**PROBLEM**
Please give back each line below unchanged; none of the pictures should appear.

[Dataset records]

==*==

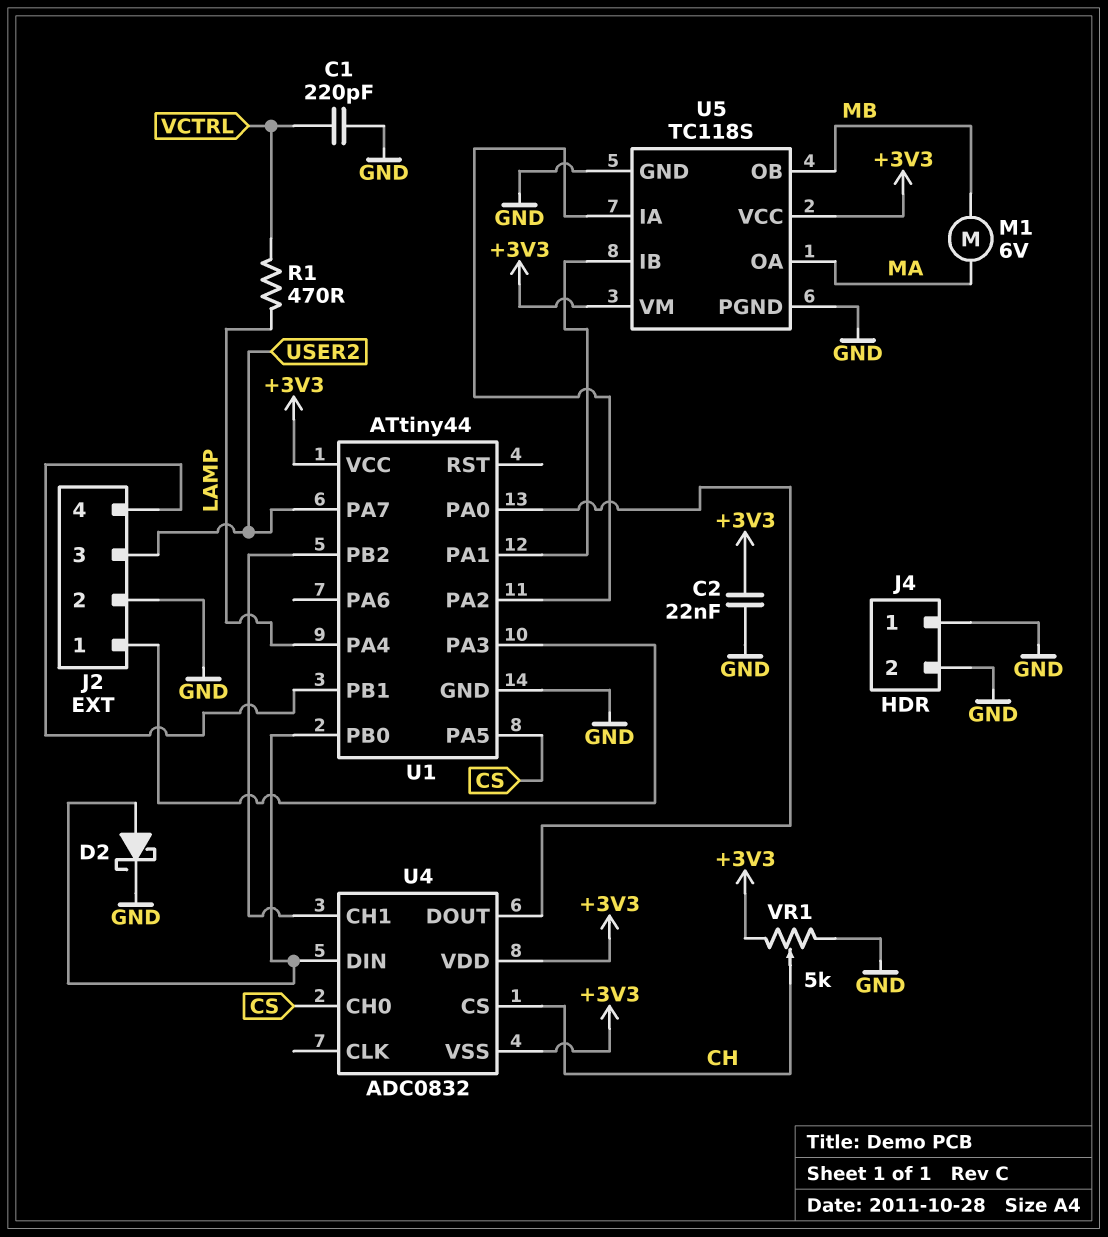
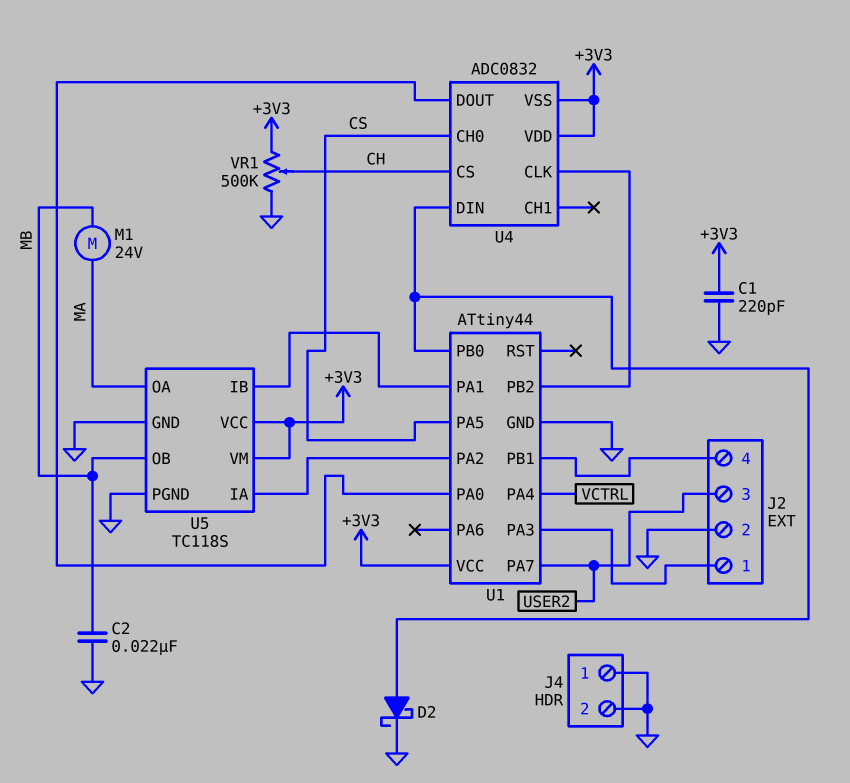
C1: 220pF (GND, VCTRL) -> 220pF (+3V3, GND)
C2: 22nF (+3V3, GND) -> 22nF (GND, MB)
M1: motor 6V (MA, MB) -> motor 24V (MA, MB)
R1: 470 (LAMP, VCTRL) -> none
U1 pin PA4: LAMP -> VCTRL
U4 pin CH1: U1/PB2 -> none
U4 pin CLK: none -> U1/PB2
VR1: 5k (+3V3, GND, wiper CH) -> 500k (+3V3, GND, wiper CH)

==*==

**SOLUTION**
C1: 220pF (GND, VCTRL) -> 220pF (+3V3, GND)
C2: 22nF (+3V3, GND) -> 22nF (GND, MB)
M1: motor 6V (MA, MB) -> motor 24V (MA, MB)
R1: 470 (LAMP, VCTRL) -> none
U1 pin PA4: LAMP -> VCTRL
U4 pin CH1: U1/PB2 -> none
U4 pin CLK: none -> U1/PB2
VR1: 5k (+3V3, GND, wiper CH) -> 500k (+3V3, GND, wiper CH)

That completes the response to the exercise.